> Stored data
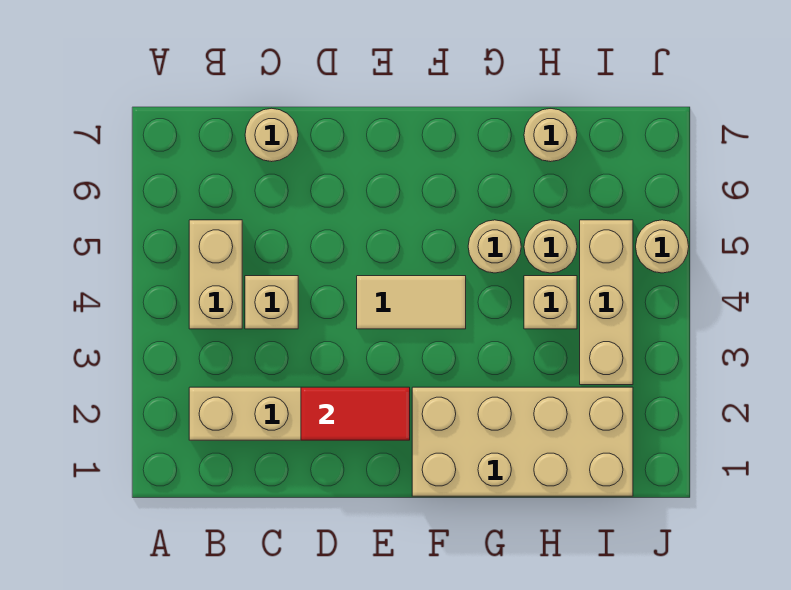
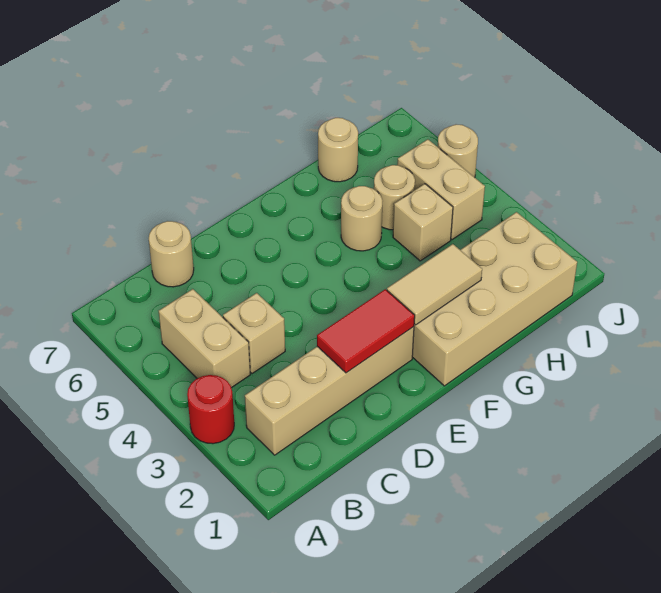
none -> red round brick A3 level 1
tan tile E4:F4 level 1 -> tan tile F2:G2 level 2
tan brick I3:I5 level 1 -> tan brick I4:I5 level 1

> What you are asked to do
Without including any picture, repeat the data exactly.

> Solution for this problem
none -> red round brick A3 level 1
tan tile E4:F4 level 1 -> tan tile F2:G2 level 2
tan brick I3:I5 level 1 -> tan brick I4:I5 level 1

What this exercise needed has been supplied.